What is being asked: Look below for the line that contains "D4: diode 1N4001", then copy it and each following line exactly, through and including the line that contains "C3: 1nF (AGND, N10) -> 15nF (AGND, N10)".

Detected change data:
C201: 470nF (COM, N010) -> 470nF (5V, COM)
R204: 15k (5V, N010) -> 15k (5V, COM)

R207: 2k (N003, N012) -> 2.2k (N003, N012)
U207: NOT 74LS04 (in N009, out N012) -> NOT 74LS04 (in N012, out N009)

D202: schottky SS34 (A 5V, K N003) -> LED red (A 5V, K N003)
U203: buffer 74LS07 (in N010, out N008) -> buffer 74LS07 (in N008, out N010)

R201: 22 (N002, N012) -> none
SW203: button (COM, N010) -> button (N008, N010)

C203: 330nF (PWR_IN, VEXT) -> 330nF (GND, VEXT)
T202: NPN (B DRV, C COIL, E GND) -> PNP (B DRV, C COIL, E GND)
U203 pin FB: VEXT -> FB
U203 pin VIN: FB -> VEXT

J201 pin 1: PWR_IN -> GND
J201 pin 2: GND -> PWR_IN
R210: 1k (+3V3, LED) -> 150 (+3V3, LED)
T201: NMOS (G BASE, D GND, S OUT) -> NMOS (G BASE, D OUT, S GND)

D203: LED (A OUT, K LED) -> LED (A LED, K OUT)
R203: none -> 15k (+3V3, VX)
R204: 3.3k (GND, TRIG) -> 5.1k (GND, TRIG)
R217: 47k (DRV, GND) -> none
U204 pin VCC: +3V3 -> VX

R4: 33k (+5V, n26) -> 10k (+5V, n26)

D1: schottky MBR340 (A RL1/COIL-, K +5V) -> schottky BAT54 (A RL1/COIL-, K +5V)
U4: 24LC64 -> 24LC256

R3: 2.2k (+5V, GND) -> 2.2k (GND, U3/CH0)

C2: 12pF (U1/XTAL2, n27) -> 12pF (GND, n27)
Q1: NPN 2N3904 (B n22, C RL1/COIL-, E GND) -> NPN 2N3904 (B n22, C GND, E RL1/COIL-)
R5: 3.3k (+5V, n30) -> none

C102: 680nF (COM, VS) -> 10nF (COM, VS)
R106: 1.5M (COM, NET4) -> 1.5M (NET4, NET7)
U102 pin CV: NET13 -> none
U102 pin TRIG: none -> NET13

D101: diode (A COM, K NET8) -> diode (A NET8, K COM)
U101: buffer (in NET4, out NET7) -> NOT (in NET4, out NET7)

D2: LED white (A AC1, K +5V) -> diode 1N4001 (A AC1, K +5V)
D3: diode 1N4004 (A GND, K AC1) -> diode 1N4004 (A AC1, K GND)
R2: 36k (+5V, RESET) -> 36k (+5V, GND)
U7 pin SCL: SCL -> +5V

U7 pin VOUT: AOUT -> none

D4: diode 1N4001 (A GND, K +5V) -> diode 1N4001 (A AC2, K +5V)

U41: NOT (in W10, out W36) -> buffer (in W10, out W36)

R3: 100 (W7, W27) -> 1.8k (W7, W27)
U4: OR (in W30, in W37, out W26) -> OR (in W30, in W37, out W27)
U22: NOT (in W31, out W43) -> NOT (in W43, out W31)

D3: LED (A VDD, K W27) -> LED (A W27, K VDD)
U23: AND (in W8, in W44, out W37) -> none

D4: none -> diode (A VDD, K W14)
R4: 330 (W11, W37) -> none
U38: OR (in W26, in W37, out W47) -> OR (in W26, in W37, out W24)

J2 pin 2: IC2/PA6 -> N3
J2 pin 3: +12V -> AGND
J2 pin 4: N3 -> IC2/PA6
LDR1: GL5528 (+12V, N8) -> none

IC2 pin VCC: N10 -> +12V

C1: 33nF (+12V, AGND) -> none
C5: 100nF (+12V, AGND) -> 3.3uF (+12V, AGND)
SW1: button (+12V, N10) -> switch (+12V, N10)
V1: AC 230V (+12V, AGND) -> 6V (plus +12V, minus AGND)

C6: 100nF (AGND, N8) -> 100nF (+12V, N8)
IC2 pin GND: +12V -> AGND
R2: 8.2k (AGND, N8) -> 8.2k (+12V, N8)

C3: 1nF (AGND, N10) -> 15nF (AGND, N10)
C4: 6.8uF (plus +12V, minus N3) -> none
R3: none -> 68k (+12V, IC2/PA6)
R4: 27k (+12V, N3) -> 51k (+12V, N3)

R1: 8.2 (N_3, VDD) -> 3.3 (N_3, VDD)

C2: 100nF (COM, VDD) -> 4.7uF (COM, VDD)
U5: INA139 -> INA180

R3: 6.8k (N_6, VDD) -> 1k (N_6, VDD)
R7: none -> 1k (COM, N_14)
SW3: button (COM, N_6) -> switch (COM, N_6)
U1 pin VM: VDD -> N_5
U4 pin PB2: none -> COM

Written answer:
D4: diode 1N4001 (A GND, K +5V) -> diode 1N4001 (A AC2, K +5V)

U41: NOT (in W10, out W36) -> buffer (in W10, out W36)

R3: 100 (W7, W27) -> 1.8k (W7, W27)
U4: OR (in W30, in W37, out W26) -> OR (in W30, in W37, out W27)
U22: NOT (in W31, out W43) -> NOT (in W43, out W31)

D3: LED (A VDD, K W27) -> LED (A W27, K VDD)
U23: AND (in W8, in W44, out W37) -> none

D4: none -> diode (A VDD, K W14)
R4: 330 (W11, W37) -> none
U38: OR (in W26, in W37, out W47) -> OR (in W26, in W37, out W24)

J2 pin 2: IC2/PA6 -> N3
J2 pin 3: +12V -> AGND
J2 pin 4: N3 -> IC2/PA6
LDR1: GL5528 (+12V, N8) -> none

IC2 pin VCC: N10 -> +12V

C1: 33nF (+12V, AGND) -> none
C5: 100nF (+12V, AGND) -> 3.3uF (+12V, AGND)
SW1: button (+12V, N10) -> switch (+12V, N10)
V1: AC 230V (+12V, AGND) -> 6V (plus +12V, minus AGND)

C6: 100nF (AGND, N8) -> 100nF (+12V, N8)
IC2 pin GND: +12V -> AGND
R2: 8.2k (AGND, N8) -> 8.2k (+12V, N8)

C3: 1nF (AGND, N10) -> 15nF (AGND, N10)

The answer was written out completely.